### Collected data entries:
►
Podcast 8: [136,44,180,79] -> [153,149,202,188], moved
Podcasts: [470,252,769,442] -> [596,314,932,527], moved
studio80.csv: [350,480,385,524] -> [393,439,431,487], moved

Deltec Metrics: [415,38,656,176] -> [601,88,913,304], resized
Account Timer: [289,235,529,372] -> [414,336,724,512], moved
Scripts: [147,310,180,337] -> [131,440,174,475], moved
◄
►
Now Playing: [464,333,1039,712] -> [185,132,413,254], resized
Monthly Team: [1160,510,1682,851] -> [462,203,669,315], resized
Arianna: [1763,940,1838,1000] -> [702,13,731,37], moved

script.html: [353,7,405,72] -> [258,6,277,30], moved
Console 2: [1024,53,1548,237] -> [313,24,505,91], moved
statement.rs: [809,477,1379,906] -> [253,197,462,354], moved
◄
### Task brief:
The answer must consist of every line from the entries that holds the string "moved".

### Result of the task:
Podcast 8: [136,44,180,79] -> [153,149,202,188], moved
Podcasts: [470,252,769,442] -> [596,314,932,527], moved
studio80.csv: [350,480,385,524] -> [393,439,431,487], moved
Account Timer: [289,235,529,372] -> [414,336,724,512], moved
Scripts: [147,310,180,337] -> [131,440,174,475], moved
Arianna: [1763,940,1838,1000] -> [702,13,731,37], moved
script.html: [353,7,405,72] -> [258,6,277,30], moved
Console 2: [1024,53,1548,237] -> [313,24,505,91], moved
statement.rs: [809,477,1379,906] -> [253,197,462,354], moved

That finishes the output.